→ **Task requirements**
Look through the data that follows and say how many of its lines contain "brown", giving the number only.

[Geometric shape edit sequences]
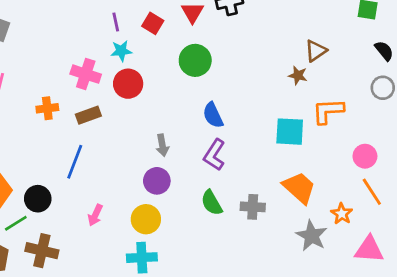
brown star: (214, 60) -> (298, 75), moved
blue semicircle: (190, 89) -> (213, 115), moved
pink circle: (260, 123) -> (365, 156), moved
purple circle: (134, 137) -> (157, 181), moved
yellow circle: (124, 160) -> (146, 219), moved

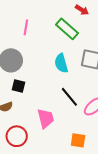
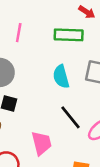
green rectangle: (67, 29) -> (69, 35), turned -40

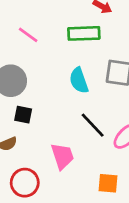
pink line: (19, 33) -> (28, 35), turned -60

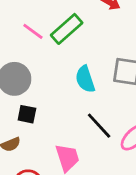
green rectangle: (84, 33) -> (67, 29), moved, turned -40

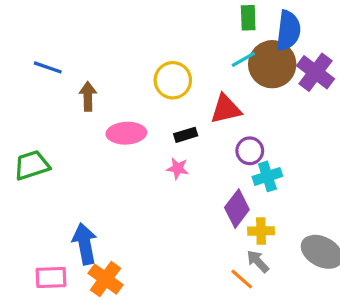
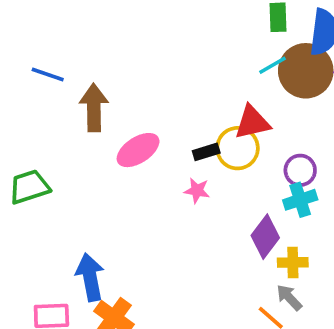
yellow circle: (173, 80) -> (238, 148), moved
brown arrow: (88, 96) -> (94, 108), size x1.4
pink ellipse: (126, 133) -> (138, 150), turned -30
purple circle: (250, 151) -> (300, 170), moved

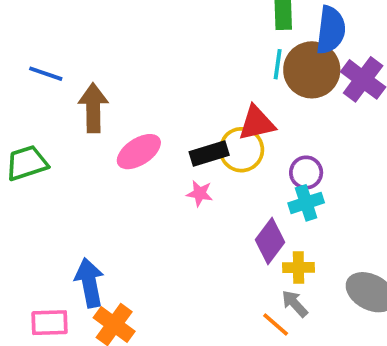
cyan line: (273, 65) -> (278, 64), turned -52
black rectangle: (206, 152) -> (209, 154), size x1.4
green trapezoid: (29, 187) -> (27, 163), moved

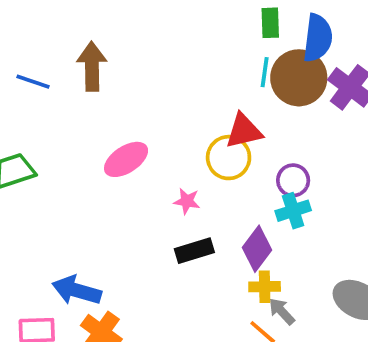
brown arrow: (93, 108) -> (92, 66), moved
black rectangle: (209, 154) -> (194, 251), moved
yellow cross: (298, 268) -> (265, 287), moved
blue arrow: (89, 283) -> (77, 290), turned -63

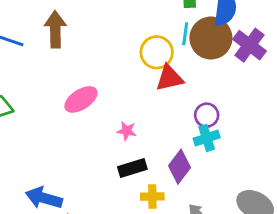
yellow circle: (229, 158) -> (157, 52), moved
yellow cross: (265, 287) -> (152, 197), moved

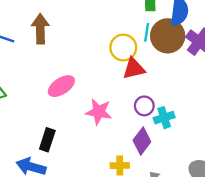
purple circle: (207, 115) -> (144, 106), moved
pink star: (127, 131) -> (99, 112), size x1.6
black rectangle: (132, 168) -> (47, 140), moved, turned -55

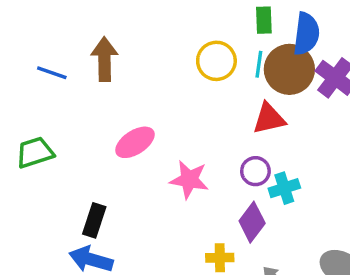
yellow circle: (123, 48) -> (216, 61), moved
red triangle: (134, 69) -> (269, 119), moved
black rectangle: (47, 140) -> (94, 220), moved

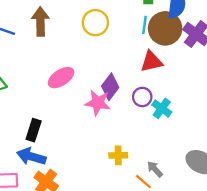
yellow circle: (216, 61) -> (95, 23), moved
cyan cross: (284, 188) -> (162, 108), turned -36
purple diamond: (252, 222) -> (110, 87), moved

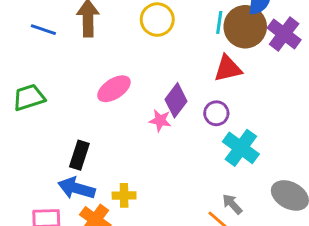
pink star: (98, 103) -> (160, 120), size x0.7
cyan cross: (162, 108) -> (241, 148), moved, size x1.4
yellow cross: (118, 155) -> (124, 195), moved

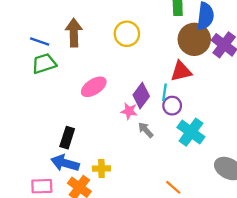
cyan line: (219, 22) -> (164, 92), moved
green trapezoid: (29, 97) -> (44, 64), moved
gray arrow: (232, 204) -> (146, 130), moved

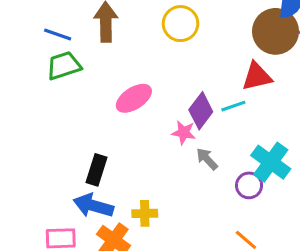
cyan line: (164, 92) -> (233, 106), turned 63
purple circle: (172, 106) -> (249, 185), moved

→ **Reply to the exercise**
3